PROBLEM: Lines in which "none" appears should be pulled from the data below.

SUPPLIED INFORMATION:
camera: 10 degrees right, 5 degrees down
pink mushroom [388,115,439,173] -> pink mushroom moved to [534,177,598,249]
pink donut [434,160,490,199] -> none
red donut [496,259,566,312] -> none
--
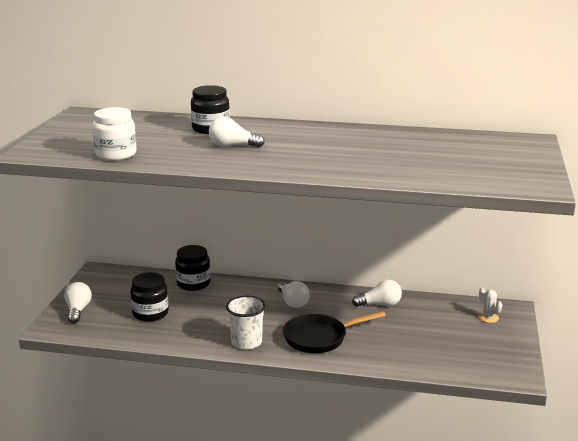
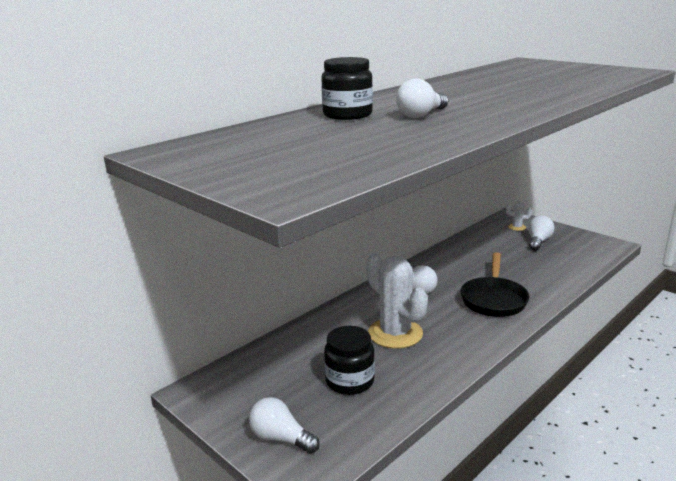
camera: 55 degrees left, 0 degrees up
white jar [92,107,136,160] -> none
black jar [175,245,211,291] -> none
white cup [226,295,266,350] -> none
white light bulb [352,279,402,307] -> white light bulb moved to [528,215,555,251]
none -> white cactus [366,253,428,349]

OUTPUT OF THE EXERCISE:
pink donut [434,160,490,199] -> none
red donut [496,259,566,312] -> none
white jar [92,107,136,160] -> none
black jar [175,245,211,291] -> none
white cup [226,295,266,350] -> none
none -> white cactus [366,253,428,349]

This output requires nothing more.